• REQUIREMENT: Exclude the pictures and reproduce exactly the lines that run from the one holding "- recoloured: grey_boat" to the end of the entries below.

Coordinate-based object records:
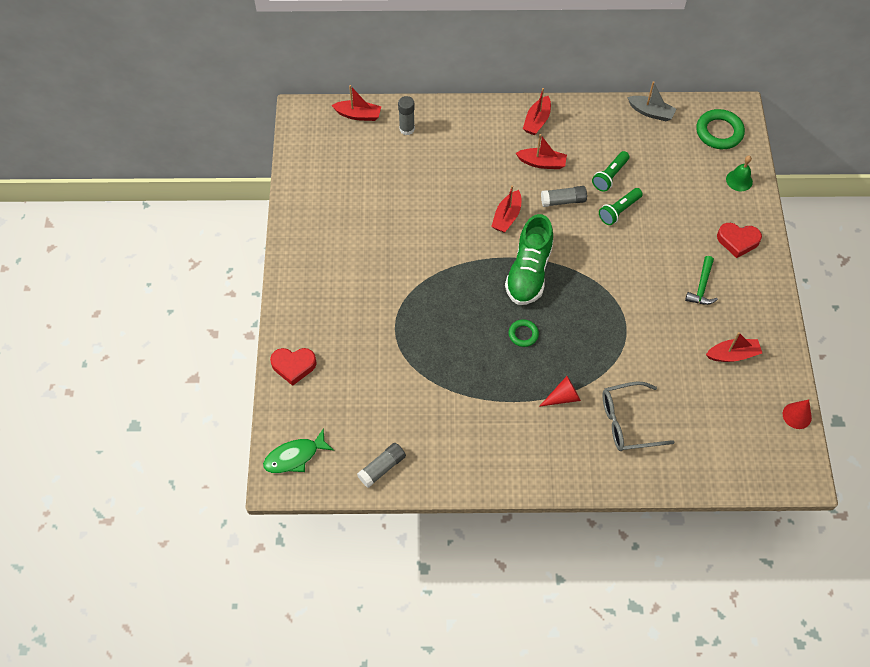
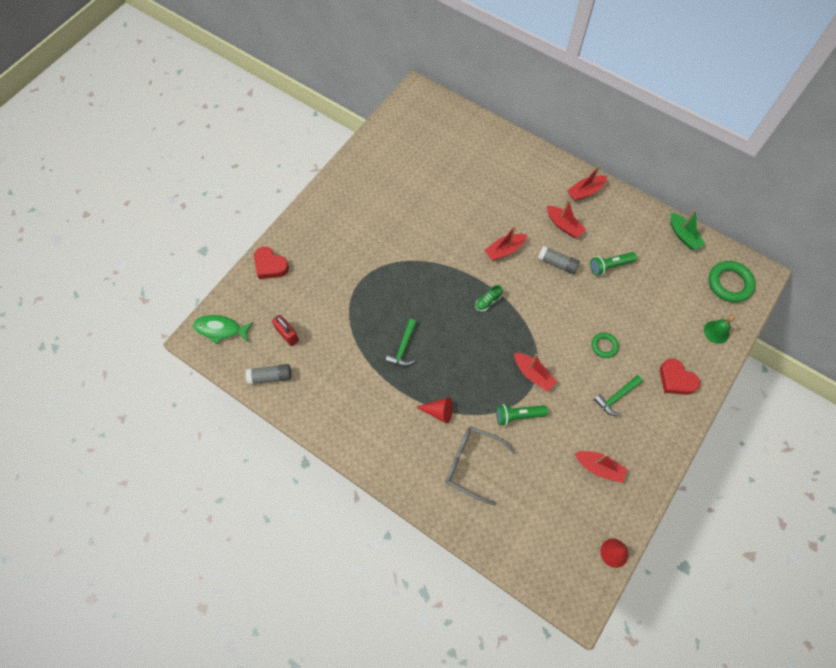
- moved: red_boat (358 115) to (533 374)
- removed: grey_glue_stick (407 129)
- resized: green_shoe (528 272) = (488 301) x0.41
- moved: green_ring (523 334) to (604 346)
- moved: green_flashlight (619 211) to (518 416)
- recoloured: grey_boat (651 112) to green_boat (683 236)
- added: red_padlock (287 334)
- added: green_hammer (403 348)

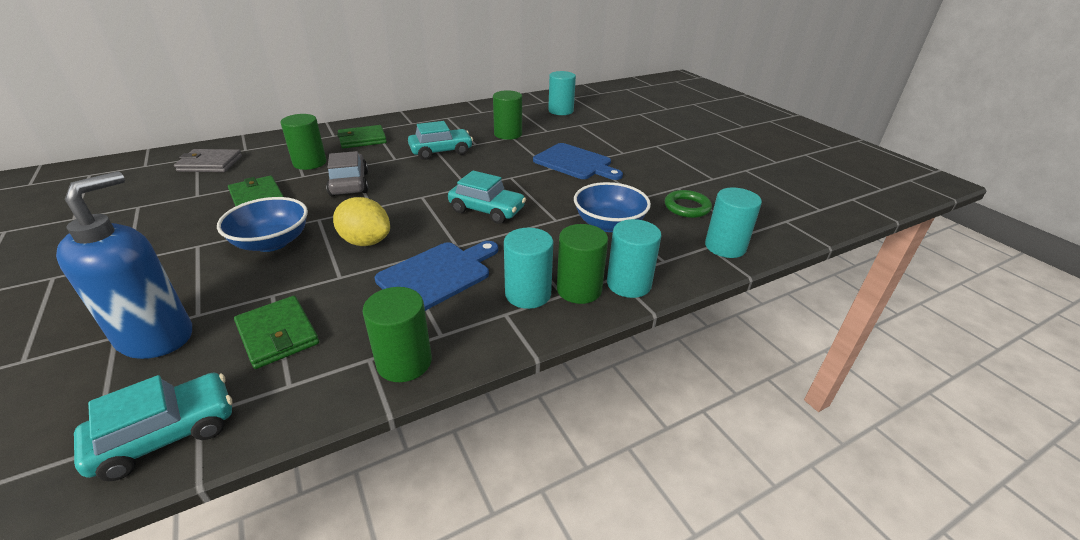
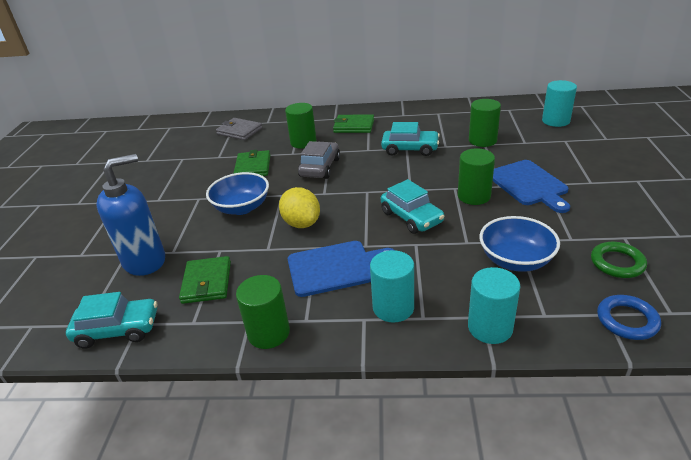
- moved: green_cylinder (579 289) to (474 196)
- replaced: turquoise_cylinder (725 247) to blue_ring (627 320)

• WRITTEN RESPONSE:
- recoloured: grey_boat (651 112) to green_boat (683 236)
- added: red_padlock (287 334)
- added: green_hammer (403 348)

- moved: green_cylinder (579 289) to (474 196)
- replaced: turquoise_cylinder (725 247) to blue_ring (627 320)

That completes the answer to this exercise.